_Your goal_
Pick out each line in the data below that contains the string "kern", and copy those lines.

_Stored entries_
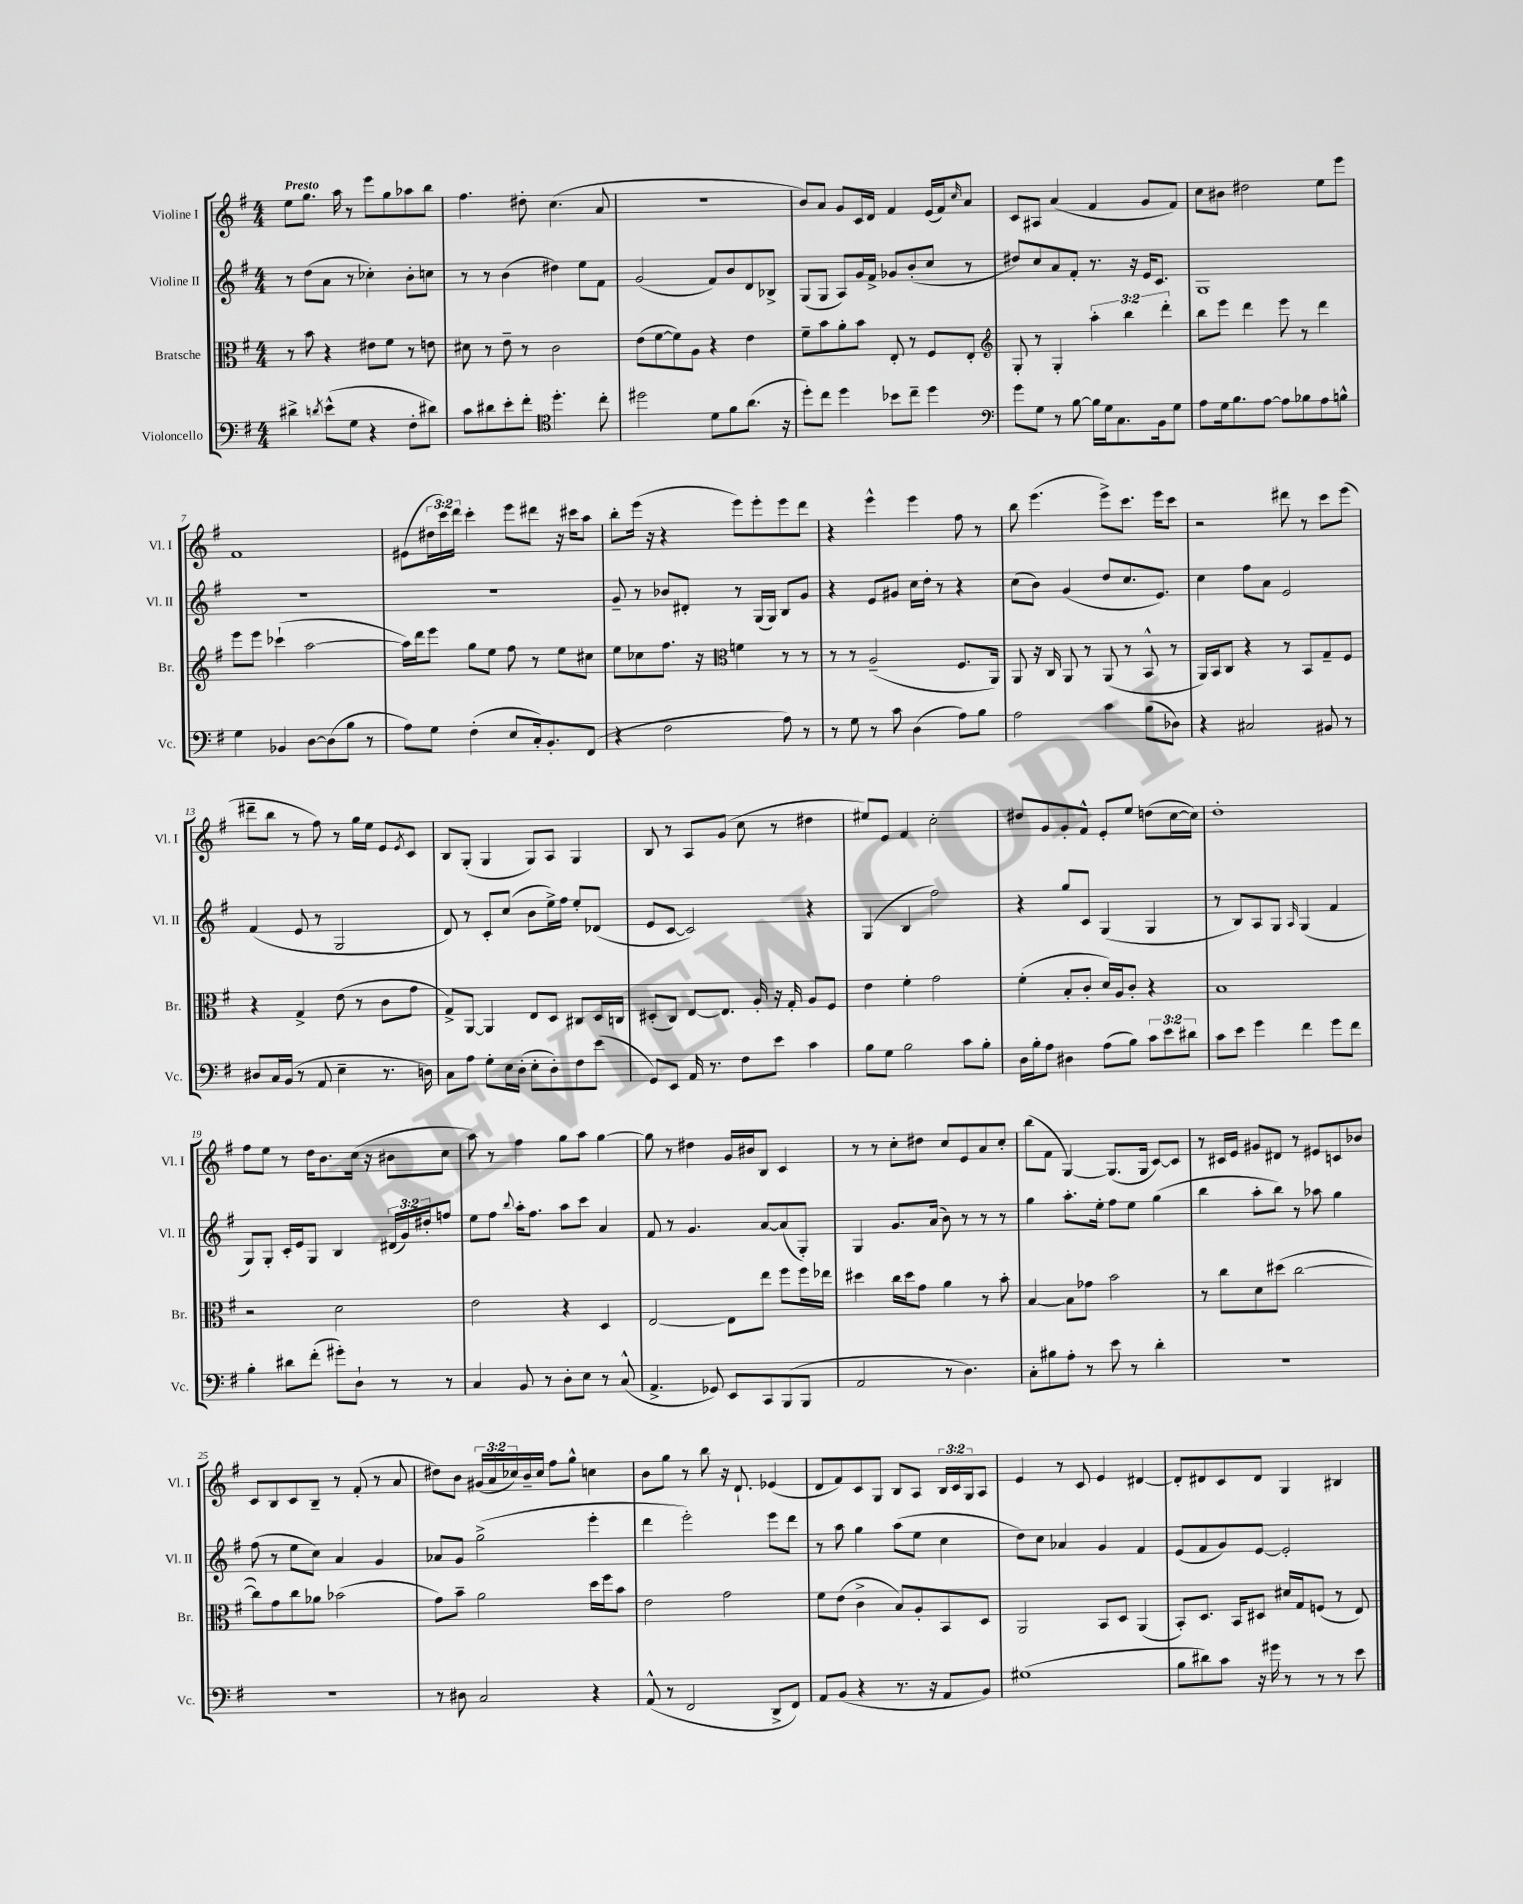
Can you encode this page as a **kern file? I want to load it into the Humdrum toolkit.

**kern	**kern	**kern	**kern
*part4	*part3	*part2	*part1
*staff4	*staff3	*staff2	*staff1
*I"Violoncello	*I"Bratsche	*I"Violine II	*I"Violine I
*I'Vc.	*I'Br.	*I'Vl. II	*I'Vl. I
*clefF4	*clefC3	*clefG2	*clefG2
*k[f#]	*k[f#]	*k[f#]	*k[f#]
*M4/4	*M4/4	*M4/4	*M4/4
=1	=1	=1	=1
!	!	!	!LO:TX:a:B:t=Presto
4d#X^\	8r	8r	8ee\L
.	8b\	(8dd\L	8.gg\J
8qdn/	.	.	.
(8e^^\L	4r	8a\J	.
.	.	.	16aa\
8G\J	.	8r	8r
4r	8e#X\L	4cc-X'\)	8eee\L
.	8f#\J	.	8gg\
8F#'\L	8r	8b'\L	8aa-X\
8d#X\J)	8en\	8ccn\J	8bb\J
=2	=2	=2	=2
8c\L	8d#X\	8r	4.ff#\
8d#X\	8r	8r	.
8e'\	8e~\	(4b\	.
8f#'\J	8r	.	8dd#X'\
*clefC4	*	*	*
4.dd'\	2c\	4dd#X\)	(4.cc\
.	.	8ee\L	.
8cc'\	.	8f#\J	8a/
=3	=3	=3	=3
2dd#X\	(8e\L	(2g/	1r
.	[8f#\	.	.
.	8f#\])	.	.
.	8A\J	.	.
8d\L	4r	8f#/L)	.
8f#\	.	8b/	.
(8.a\J	4e\	8d/	.
.	.	8B-X^/J	.
16r	.	.	.
=4	=4	=4	=4
8dd'\L)	8f#~\L	(8G/L	8b/L)
8cc\J	8b\	8G/J	8a/J
4dd\	8a'\	8A/L)	8g/L
.	8b\J	16g/L	16c/L
.	.	16f#^/JJ	16d/JJ
8b-X\L	8E'/	8g-X/L	4f#/
8cc~\J	8r	(8b'/	.
4dd\	8F#/L	8cc/J	(16e/LL
.	.	.	16f#/J)
.	.	.	16qqcc/
.	8E'/J	8r	8a/J
=5	=5	=5	=5
*clefF4	*clefG2	*	*
8g\L	8G'/	8dd#X/L)	8c/L
8G\J	8r	8cc/	8A#X/J
8r	4G'/	8a/	(4a/
[8B\	.	8f#'/J	.
16B\LL]	6aa'\	8.r	4f#/
16G\J	.	.	.
8.C\	.	.	.
.	6bb\	.	.
.	.	16r	.
.	.	16e/KL	8g/L
16BB\k	.	8.c/J	.
.	6ddd'\	.	.
8G\J	.	.	8f#/J)
=6	=6	=6	=6
8A\L	8bb\L	1G	8cc\L
16G\k	8eee\J	.	8b#X\J
8.B\	.	.	.
.	4ddd\	.	2dd#X\
[8A\J	.	.	.
8A\L]	8eee\	.	.
8B-X\	8r	.	.
8A\	4ddd\	.	8ee\L
8Bn^^\J	.	.	8eee\J
!!LO:LB:g=z
=7	=7	=7	=7
4G\	8eee\L	1r	1f#
.	8eee\J	.	.
4BB-X/	(4ccc-X`\	.	.
[8D\L	[2aa\	.	.
(8D\]	.	.	.
8B\J	.	.	.
8r	.	.	.
=8	=8	=8	=8
8A\L)	16aa\LL])	1r	(8e#X\L
.	16ddd\J	.	.
8G\J	8eee\J	.	24dd#X\L
.	.	.	24ccc\)
.	.	.	24ddd\JJ
(4F#'\	8gg\L	.	4ccc'\
.	8ee\J	.	.
8E/L	8ff#\	.	8eee\L
16C'/k)	8r	.	8ddd#X\J
8.BB'/	.	.	.
.	8ee\L	.	16r
.	.	.	16ccc#X\KL
(8FF#/J	8cc#X\J	.	8aa\J
=9	=9	=9	=9
4r	8ee\L	8g~/	8bb'\L
.	8cc-X\	8r	(16eee\Jk
.	.	.	16r
2F#\	8.ff#\J	8b-X/L	4r
.	.	8d#X'/J	.
.	16r	.	.
*	*clefC3	*	*
.	4fn\	8r	8eee\L)
.	.	(16G/LL	8eee'\
.	.	16G/JJ)	.
8A\)	8r	8B/L	8eee\
8r	8r	8g/J	8ddd\J
=10	=10	=10	=10
8r	8r	4r	4r
8G\	8r	.	.
8r	(2A~/	8e/L	4eee^^\
8c\	.	8g#X/J	.
(4D\	.	16cc\LL	4eee\
.	.	16dd'\JJ	.
.	.	8r	.
8A\L)	8.F#/L	4r	8ff#\
8B\J	.	.	8r
.	16AA/Jk)	.	.
=11	=11	=11	=11
2A\	8AA/	(8cc\L	8bb\
.	16r	8b\J)	(4.eee\
.	16C/	.	.
.	8AA/	(4g/	.
.	8r	.	.
4c\	(8AA/	8dd/L	8eee^\L)
.	8r	8.cc/	8.ccc\J
(8B\L	8BB^^/	.	.
.	.	8.e/J)	16eee\KL
8D-X\J)	8r	.	8ccc\J
=12	=12	=12	=12
4r	16AA/LL)	4cc\	2r
.	16BB/J	.	.
.	8C/J	.	.
2C#X/	4r	8ff#\L	.
.	.	8a\J	.
.	8r	2e/	8ddd#X\
.	8BB/L	.	8r
8BB#X/	8G~/	.	8ccc\L
8r	8F#/J	.	(8eee\J
!!LO:LB:g=z
=13	=13	=13	=13
8D#X/L	4r	(4f#/	8ddd#X~\L
16C/L	.	.	8bb\J
(16BB/JJ	.	.	.
8r	4G^/	8e/	8r
8AA/	.	8r	8ff#\)
4E~\	(8e\	2G/	8r
.	8r	.	16gg\LL
.	.	.	16ee\JJ
8.r	8c\L	.	8e/L
.	.	.	8qe/
.	8g\J	.	8c/J
16Dn\)	.	.	.
=14	=14	=14	=14
8C\L	8G^/L)	8d/)	8B/L
8A\J	[8AA/J	8r	(8G'/J
8G'\L	4AA/]	8c'/L	4G/
16E\L	.	(8cc/J	.
(16D'\JJ	.	.	.
8E'\L	8E/L	8b\L	8G/L)
8D'\)	8D/J	16ee^\L)	8A/J
.	.	16ff#\JJ	.
8F#\	8C#X/L	8ee'/L	4G/
(8e\J	16D/L	(8d-X/J	.
.	16Cn/JJ	.	.
=15	=15	=15	=15
8GG/L)	(8D#X'/L	8e/L	8B/
8EE/J	8C/J)	[8c/J	8r
16AA/	[8E/L	2c/])	8A/L
8.r	.	.	.
.	8.E/J]	.	(8g/J
8F#\L	.	.	8cc\
.	16A'/	.	.
8e\J	16r	.	8r
.	16G'/	.	.
4c\	8A/L	4r	4dd#X\
.	8F#/J	.	.
=16	=16	=16	=16
8B\L	4e\	(4G/	8ee#X/L)
8G\J	.	.	8e/J
2B\	4f#'\	4B/	4f#/
.	2g\	2ff#\)	2cc'\
8c\L	.	.	.
8B'\J	.	.	.
=17	=17	=17	=17
16D\LL	(4f#'\	4r	8dd#X/L
16B'\J	.	.	.
8A\J	.	.	8g/
4D#X\	8B'/L	8gg/L	8g'/
.	8c'/J	8c/J	8f#^^/J
(8A\L	16d/LL)	(4G/	8e'/L
.	16A/J	.	.
8B\J)	8c'/J	.	8ee/J
12c\L	4r	4G/	(8ddn\L
12e\	.	.	.
.	.	.	[16cc\L
12d#X\J	.	.	.
.	.	.	16cc\JJ])
=18	=18	=18	=18
8c\L	1B	8r	1dd'
8e\J	.	8B/L)	.
4g\	.	8A/	.
.	.	8G/J	.
.	.	16qqA/	.
4f#\	.	(4G/	.
8g\L	.	4f#/	.
8f#\J	.	.	.
!!LO:LB:g=z
=19	=19	=19	=19
4B'\	2r	8G/L)	8ff#\L
.	.	8G'/J	8ee\J
8d#X\L	.	16c'/LL	8r
.	.	16e/J	.
(8f#'\J	.	8G/J	16dd\KL
.	.	.	8.b\
8g#X'\L)	2d\	4B/	.
8D`\J	.	.	(16cc\Jk
.	.	.	16r
8r	.	(24d#X/LL	8b#X\L
.	.	24g/)	.
.	.	24dd#X'/J	.
8r	.	8ffn/J	8cc\J
=20	=20	=20	=20
4C/	2e\	8ee\L	8aa\)
.	.	8ff#\J	8r
.	.	8qqbb/	.
8BB/	.	16aa'\KL	4ff#\
.	.	8.ff#\J	.
8r	.	.	.
8D'\L	4r	8aa\L	8gg\L
8E\J	.	8ccc\J	8aa\J
8r	4D/	4a/	[4gg\
(8C^^/	.	.	.
=21	=21	=21	=21
4.AA^/	[2E/	8f#/	8gg\]
.	.	8r	8r
.	.	4.g/	4dd#X\
8GG-X/)	.	.	.
8EE/L	8E\L]	.	16g/LL
.	.	.	16b#X/J
8CC/	8ee\J	[8a/L	8B/J
(8BBB/	8ff#\L	(8a/]	4c/
8BBB/J	16ff#\L	8G'/J)	.
.	16ee-X\JJ	.	.
=22	=22	=22	=22
2AA/	4dd#X\	4G/	8r
.	.	.	8r
.	16cc\LL	8.g/L	8cc'\L
.	16dd#\J	.	.
.	8g\J	.	8dd#X\J
.	.	(16a/Jk	.
8r	4a\	8b\)	8cc/L
4.D\)	.	8r	8e/
.	8r	8r	8a/
.	8b'\	8r	8cc'/J
=23	=23	=23	=23
8C'\L	[4B/	4gg\	(8bb\L
8B#X\	.	.	8f#\J
8A'\J	8B\L]	8.aa'\L	[4G/)
8r	8g-X\J	.	.
.	.	16ee'\Jk	.
8e\	2b\	8ff#\L	(8.G/L]
8r	.	8ee\J	.
.	.	.	16G/Jk
4d'\	.	(4gg\	[8c/L)
.	.	.	8c/J]
=24	=24	=24	=24
1r	8r	4bb\	8r
.	8cc\L	.	16c#X/LL
.	.	.	16e/JJ
.	8d\	8aa'\L	8g#X/L
.	(8dd#X\J	8bb\J)	8d#X/J
.	[2cc\	8r	8r
.	.	8aa-X\	8e#X/L
.	.	4gg\	8cn/
.	.	.	8b-X/J
!!LO:LB:g=z
=25	=25	=25	=25
1r	8cc\L])	(8ff#\	8c/L
.	8g\	8r	8B/
.	8cc\	8ee\L	8c/
.	8a-X\J	8cc\J)	8B~/J
.	(2b-X\	4a/	8r
.	.	.	(8f#'/
.	.	4g/	8r
.	.	.	8a/
=26	=26	=26	=26
8r	8g\L)	8a-X/L	8dd#X\L)
8D#X\	8b~\J	8g/J	8b\J
2C/	2a\	(2gg^\	(24g#X/LL
.	.	.	24a/
.	.	.	24cc-X/)
.	.	.	16b~/
.	.	.	16cc-/JJ
.	.	.	8ff#\L
.	.	.	8gg^^\J
4r	16dd\LL	4eee'\	4ccn\
.	16ff#\J	.	.
.	8b\J	.	.
=27	=27	=27	=27
(8AA^^/	2e\	4ddd\	8b\L
8r	.	.	8gg\J
2FF#/	.	2eee'\)	8r
.	.	.	8bb\
.	2g\	.	16r
.	.	.	8.d`/
8DD^/L	.	8eee\L	(4e-X/
8FF#/J)	.	8ddd\J	.
=28	=28	=28	=28
8AA/L	8f#\L	8r	8d/L
(8BB/J	(8e\J	8aa\	8f#/)
4r	4c^\	4gg\	8c/
.	.	.	8G/J
8.r	8B/L)	(8aa\L	8B/L
.	8A'/	8ee\J	8A/J
16r	.	.	.
8AA/L	8BB/	4cc\	24B/LL
.	.	.	24c/
.	.	.	24G/J
8BB/J)	8D/J	.	8A/J
=29	=29	=29	=29
(1G#X	2AA/	8dd\L)	4e/
.	.	8cc\J	.
.	.	4a-X/	8r
.	.	.	8c/
.	8BB/L	4g/	4e/
.	8D/J	.	.
.	(4AA/	4f#/	[4d#X/
=30	=30	=30	=30
8B\L	8BB'/L)	(8e/L	8d#'/L]
8d#X\)	8.D/J	8f#/	8d#X/
8c\J	.	8g/)	8c/
.	16BB/KL	.	.
16r	8D#X/J	[8e/J	8d#/J
16g#X\	.	.	.
8r	16d#X/LL	2e'/]	4G/
.	16G/J	.	.
8r	(8Fn/J	.	.
8r	8r	.	4B#X/
8e\	8E/)	.	.
==	==	==	==
*-	*-	*-	*-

_Response_
Can you encode this page as a **kern file? I want to load it into the Humdrum toolkit.
**kern	**kern	**kern	**kern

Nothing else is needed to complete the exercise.